__PROVIDED MATERIAL__.
■ ■ ■
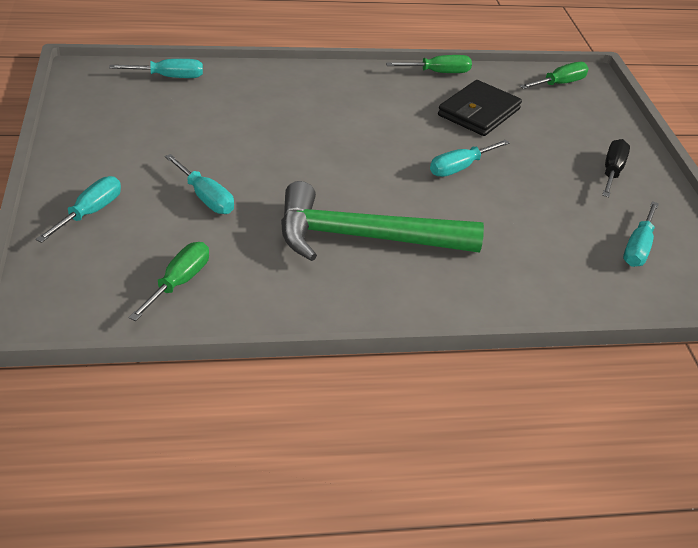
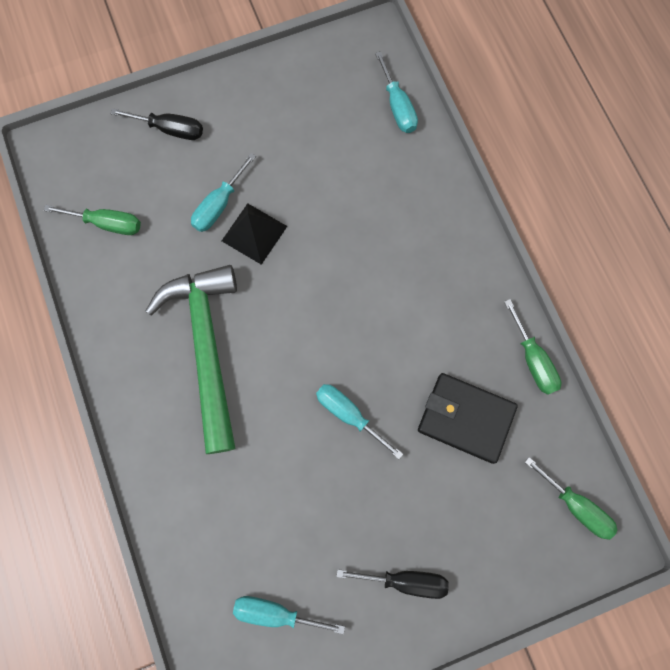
camera: 80 degrees right, 35 degrees up
(90, 212) = (170, 129): turquoise screwdriver -> black screwdriver
(251, 182) = (254, 233): none -> black pyramid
■ ■ ■
__DIRECTIONS__.
What's needed is every line above, retyped exactly and free of pictures.

__SOLVED EXERCISE__.
camera: 80 degrees right, 35 degrees up
(90, 212) = (170, 129): turquoise screwdriver -> black screwdriver
(251, 182) = (254, 233): none -> black pyramid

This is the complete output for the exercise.